Work to be completed
Please restate word for word the lines of the entries below from the one with "camera: 15 degrees left, 0 degrees up" to the one with "(338, 210) = (308, 327): green", inclusive, and leave out every picture.

Material for the task
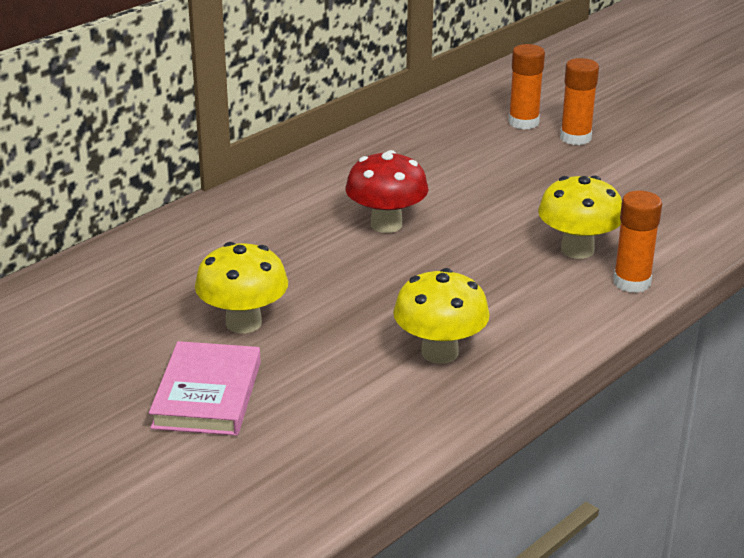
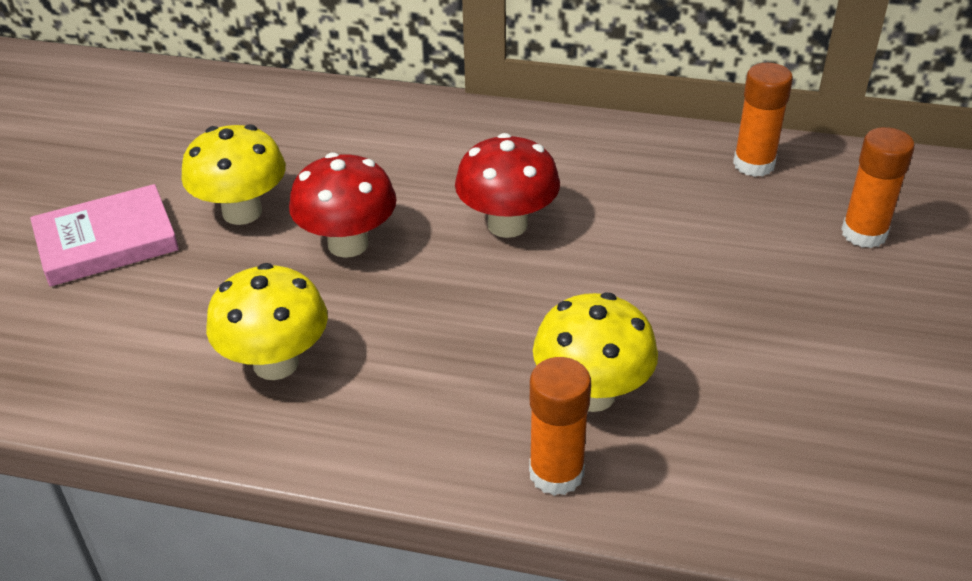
camera: 60 degrees right, 10 degrees up
(337, 289) = (348, 244): none -> red mushroom
(575, 138) = (879, 291): orange glue stick -> orange glue stick (754, 164)

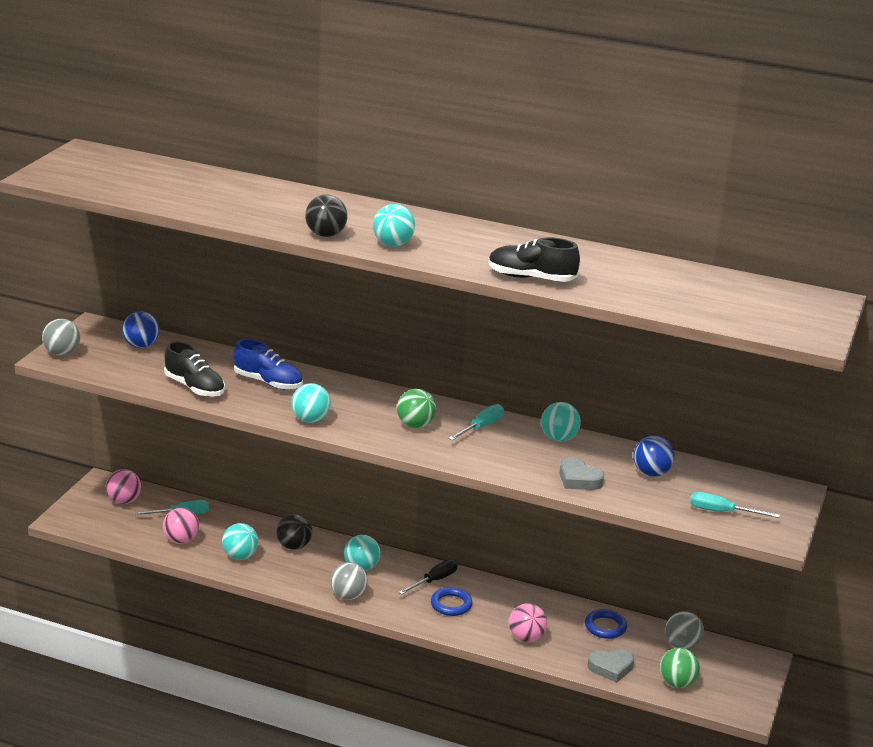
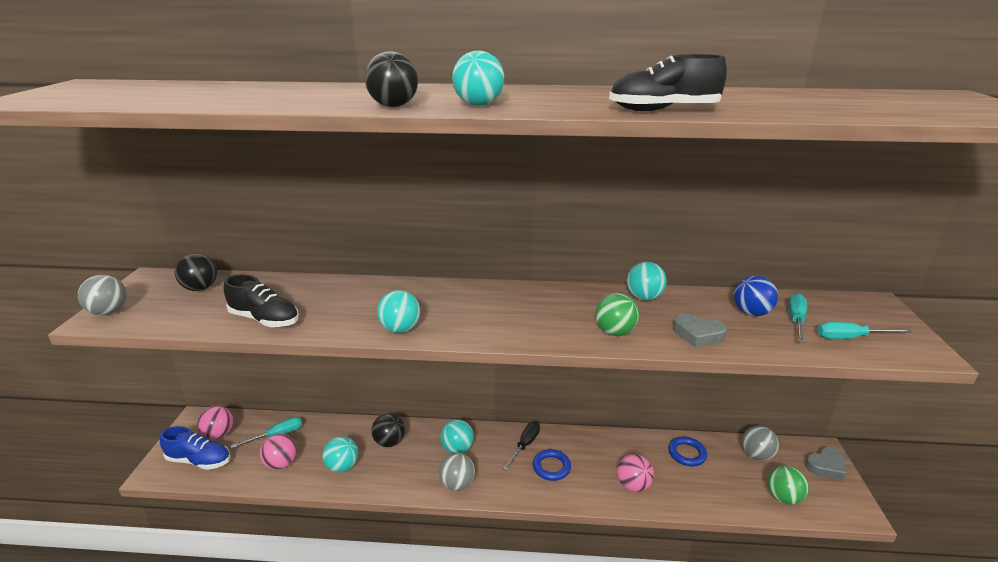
camera: 15 degrees left, 0 degrees up
(141, 346) = (200, 288): blue ball -> black ball
(268, 382) = (342, 299): blue shoe -> blue shoe (199, 460)
(415, 425) = (507, 312): green ball -> green ball (614, 332)
(481, 427) = (569, 301): turquoise screwdriver -> turquoise screwdriver (796, 320)
(611, 668) = (721, 497): grey heart -> grey heart (826, 466)

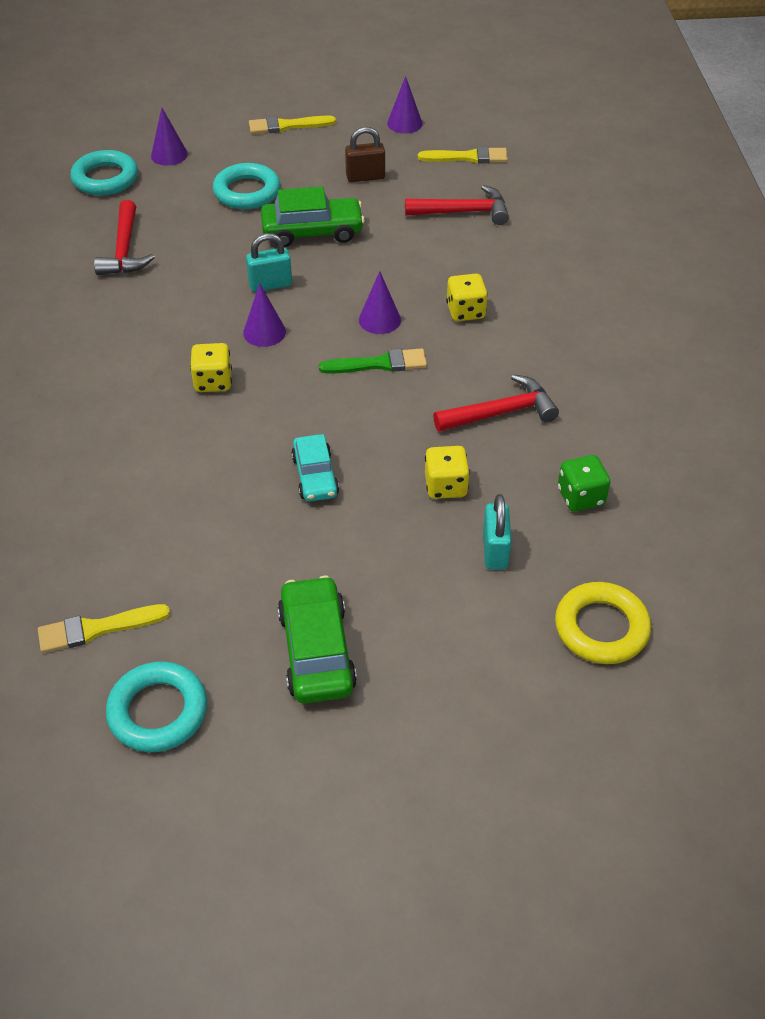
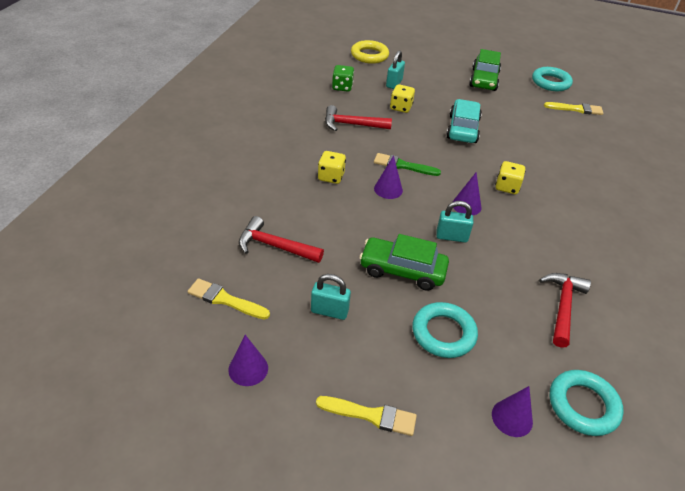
camera: 160 degrees left, 5 degrees down
(315, 476) = (462, 129): turquoise car -> turquoise car, size x1.51
(365, 177) = (329, 311): brown padlock -> turquoise padlock

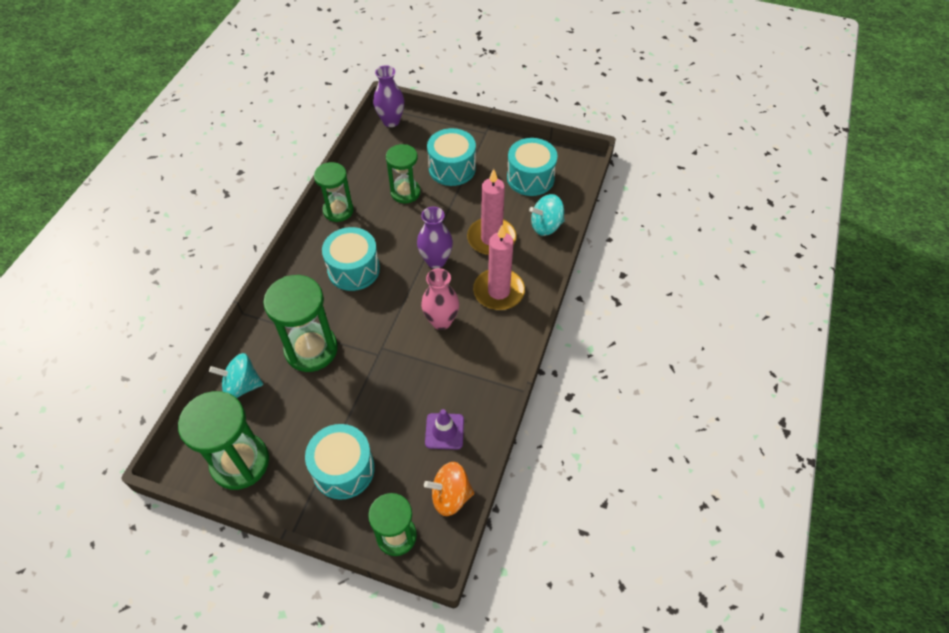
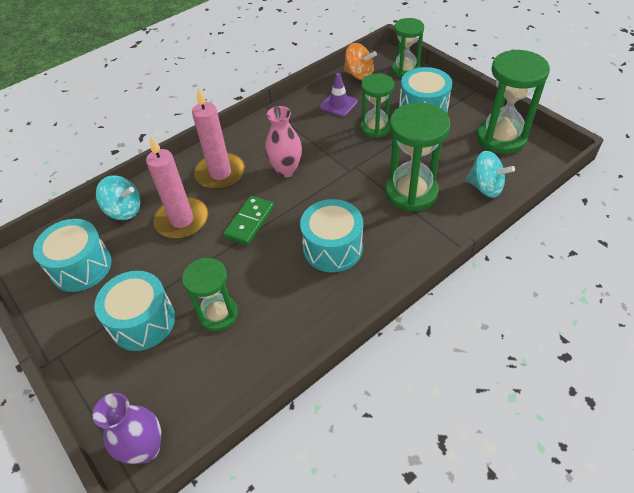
camera: 145 degrees left, 5 degrees down
(338, 210) = (308, 327): green hourglass -> green hourglass (375, 127)
(436, 261) = (249, 222): purple vase -> green domino

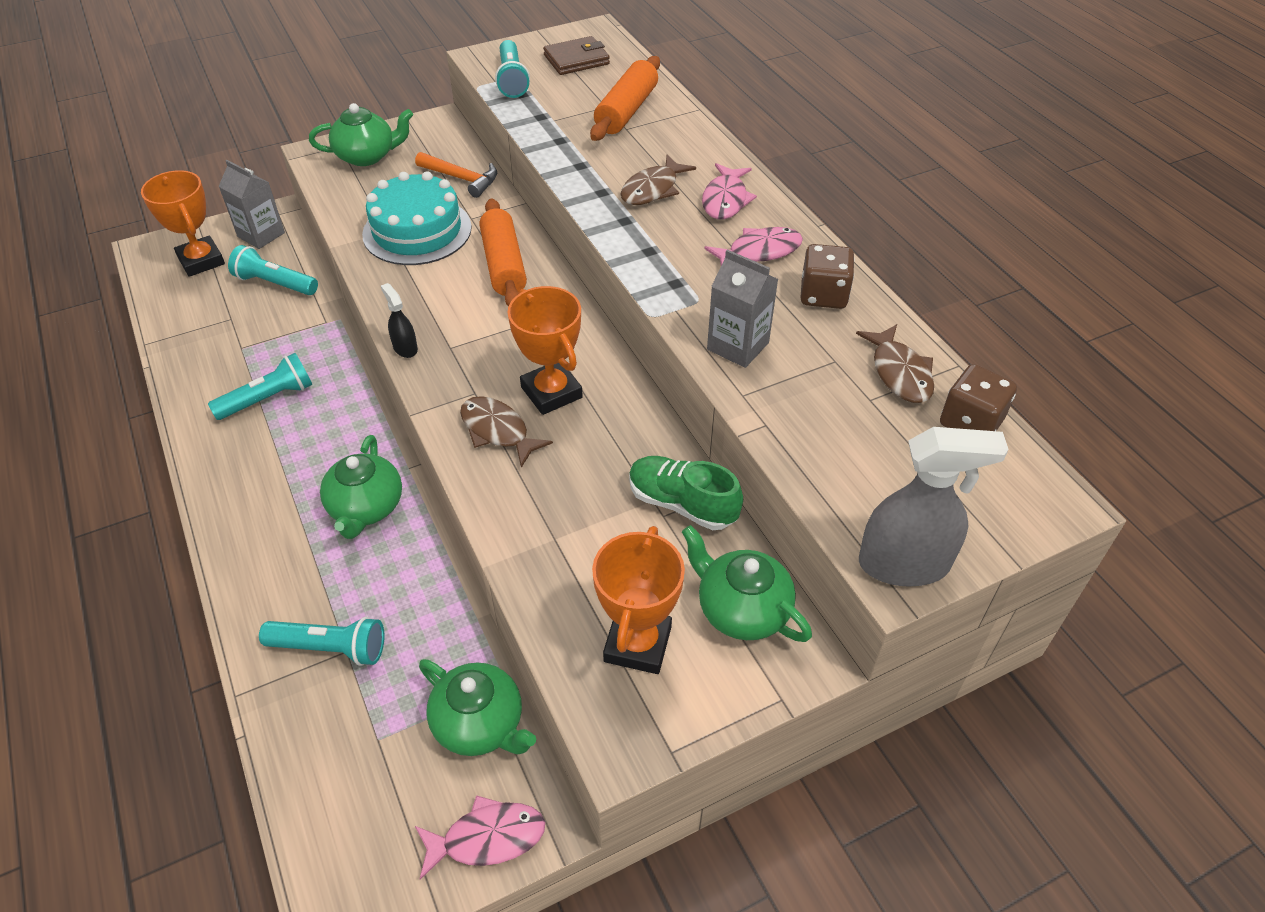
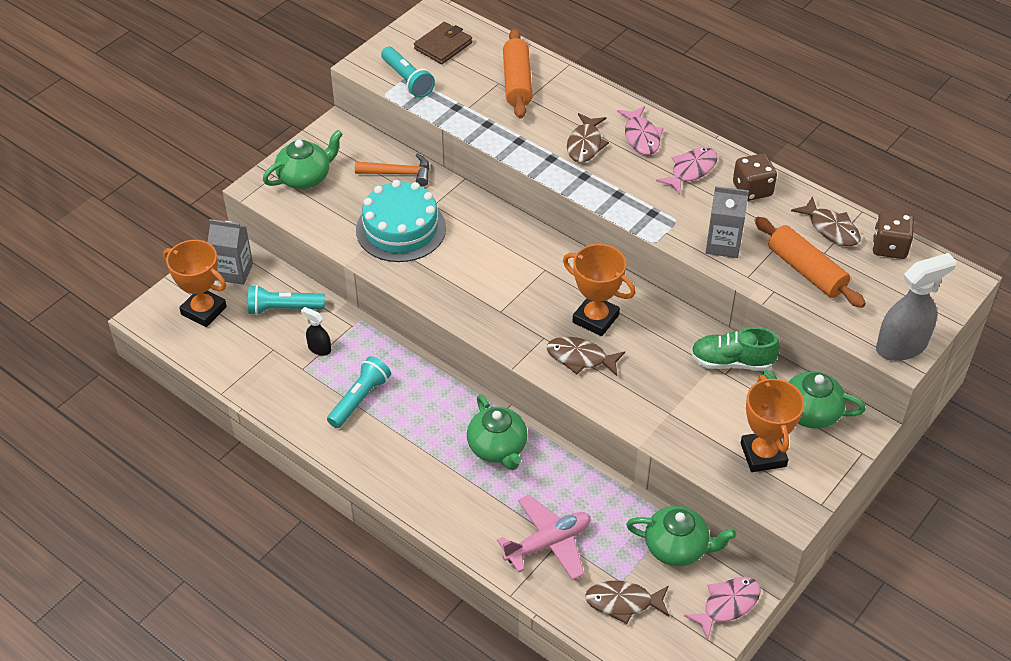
camera: 25 degrees left, 0 degrees up
(330, 648) = (548, 543): turquoise flashlight -> pink plane
(358, 769) = (623, 602): none -> brown fish
(405, 348) = (469, 323): black spray bottle -> black spray bottle (319, 348)
(504, 265) = (488, 235): orange rolling pin -> orange rolling pin (806, 271)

Exercise response
camera: 15 degrees left, 0 degrees up
(141, 346) = (200, 288): blue ball -> black ball
(268, 382) = (342, 299): blue shoe -> blue shoe (199, 460)
(415, 425) = (507, 312): green ball -> green ball (614, 332)
(481, 427) = (569, 301): turquoise screwdriver -> turquoise screwdriver (796, 320)
(611, 668) = (721, 497): grey heart -> grey heart (826, 466)

camera: 160 degrees left, 5 degrees down
(315, 476) = (462, 129): turquoise car -> turquoise car, size x1.51
(365, 177) = (329, 311): brown padlock -> turquoise padlock

camera: 145 degrees left, 5 degrees down
(338, 210) = (308, 327): green hourglass -> green hourglass (375, 127)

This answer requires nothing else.